Give again, exactly as written, each line of the material below starting at the line that contains "Someone swapped the turquoise" and ending at the line that contains "Someone carried the purple bucket". Both ends count, and no other line does.
*** ENTRIES SUPPLIED ***
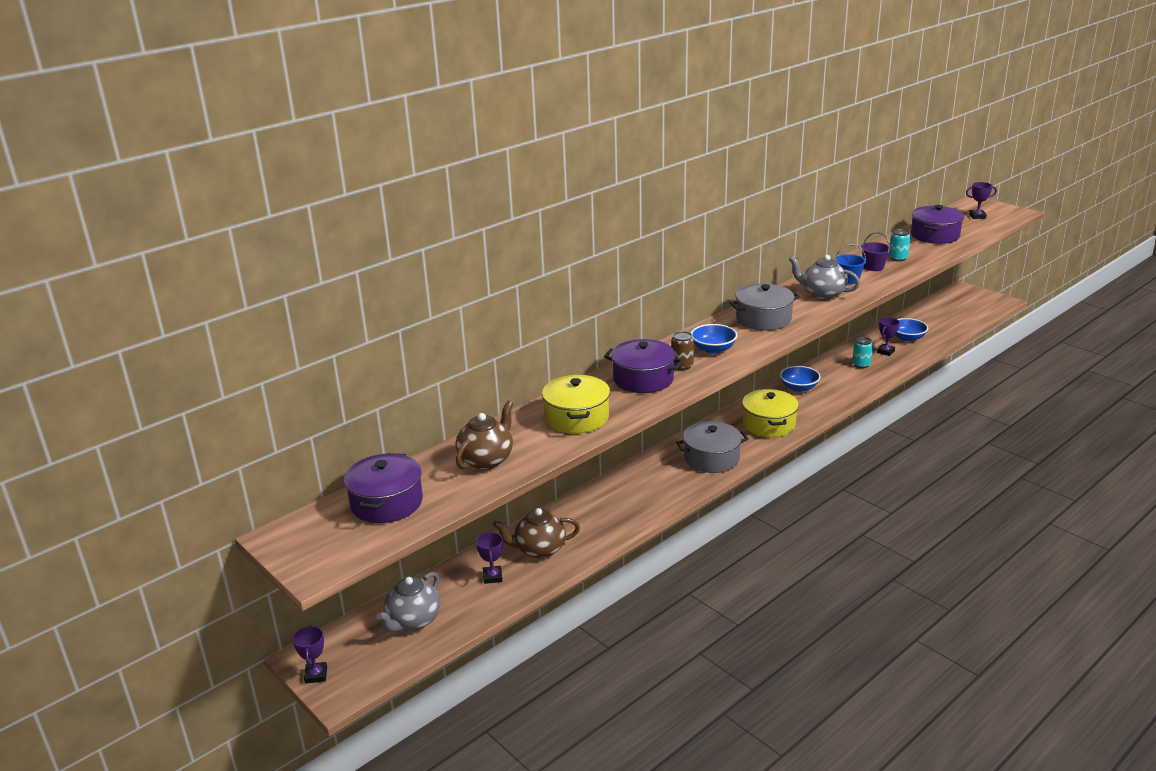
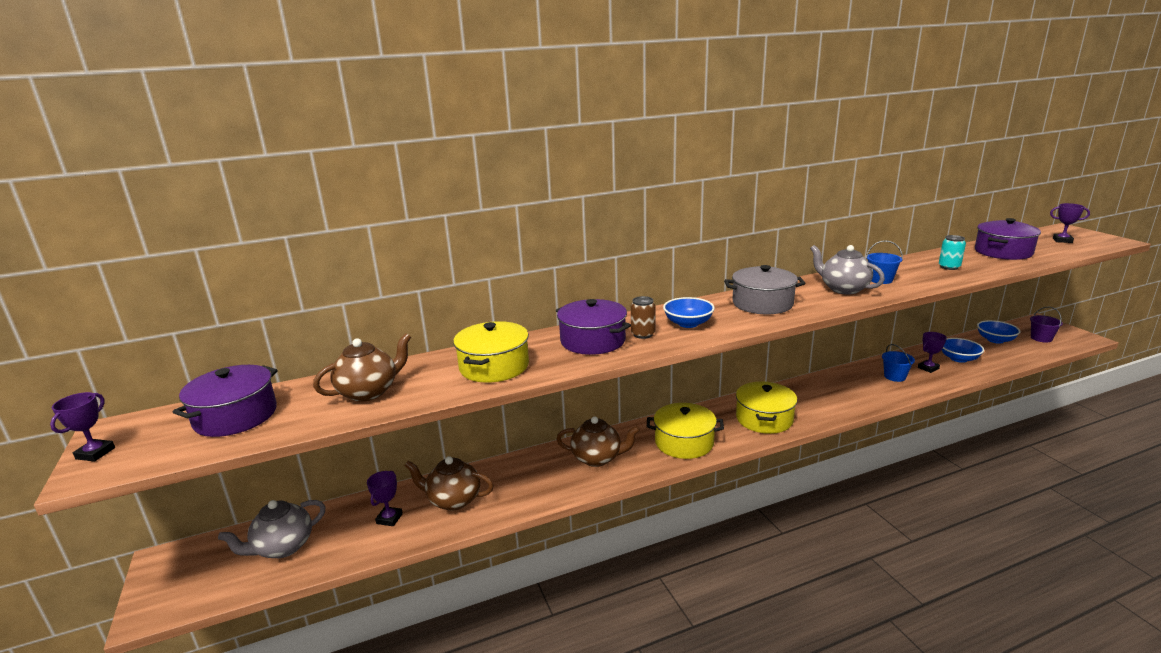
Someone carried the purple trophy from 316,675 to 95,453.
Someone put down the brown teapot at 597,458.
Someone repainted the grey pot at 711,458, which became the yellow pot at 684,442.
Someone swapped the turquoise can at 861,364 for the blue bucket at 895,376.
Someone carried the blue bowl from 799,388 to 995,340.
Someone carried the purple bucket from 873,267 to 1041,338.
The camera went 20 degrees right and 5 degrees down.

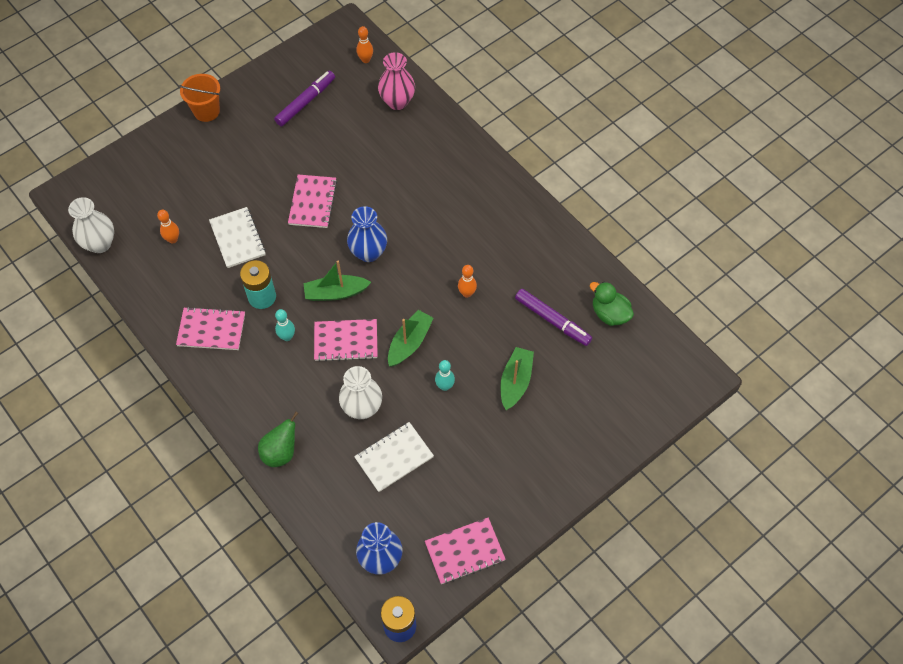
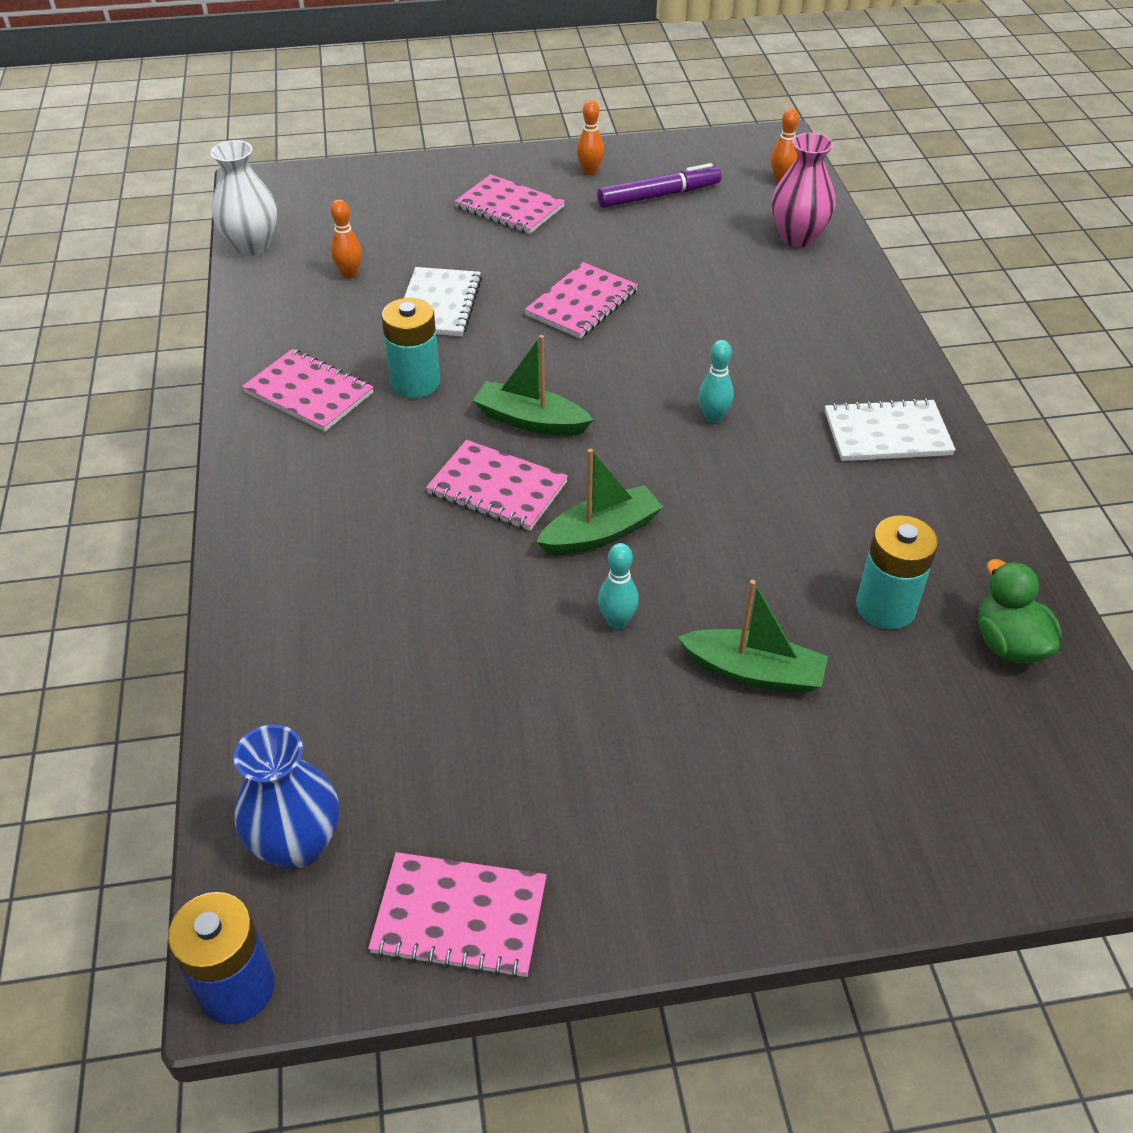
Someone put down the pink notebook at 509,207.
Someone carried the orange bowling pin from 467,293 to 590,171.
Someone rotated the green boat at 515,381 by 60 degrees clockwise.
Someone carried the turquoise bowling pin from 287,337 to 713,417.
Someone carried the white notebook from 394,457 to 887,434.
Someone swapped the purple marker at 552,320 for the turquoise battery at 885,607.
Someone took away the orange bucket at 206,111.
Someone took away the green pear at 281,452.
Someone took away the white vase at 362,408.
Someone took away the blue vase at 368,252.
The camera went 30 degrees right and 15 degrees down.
***
*** ENTRIES SUPPLIED ***
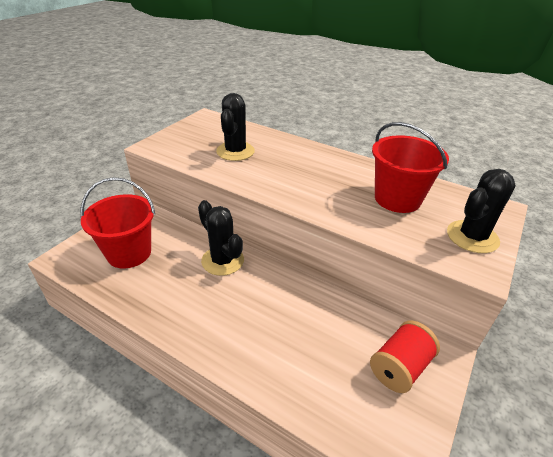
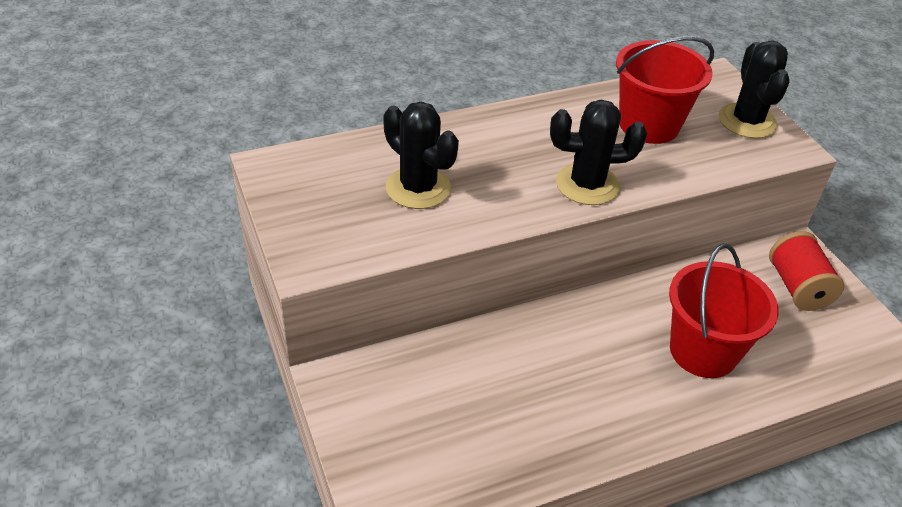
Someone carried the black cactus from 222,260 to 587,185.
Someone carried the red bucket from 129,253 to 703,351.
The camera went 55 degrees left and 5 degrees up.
***
*** ENTRIES SUPPLIED ***
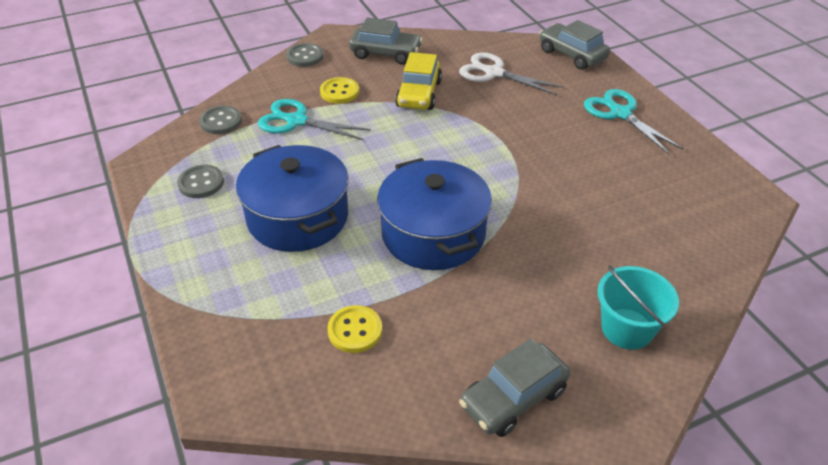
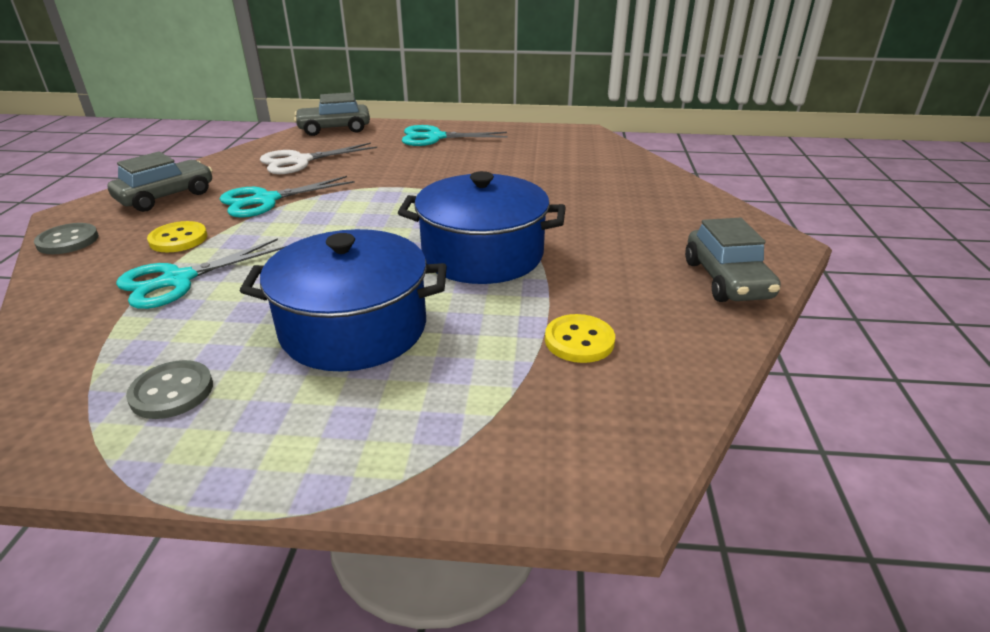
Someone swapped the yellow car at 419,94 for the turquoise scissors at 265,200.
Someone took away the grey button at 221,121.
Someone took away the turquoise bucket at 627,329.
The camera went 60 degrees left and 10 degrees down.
***
*ANSWER TO THE PROBLEM*.
Someone swapped the turquoise can at 861,364 for the blue bucket at 895,376.
Someone carried the blue bowl from 799,388 to 995,340.
Someone carried the purple bucket from 873,267 to 1041,338.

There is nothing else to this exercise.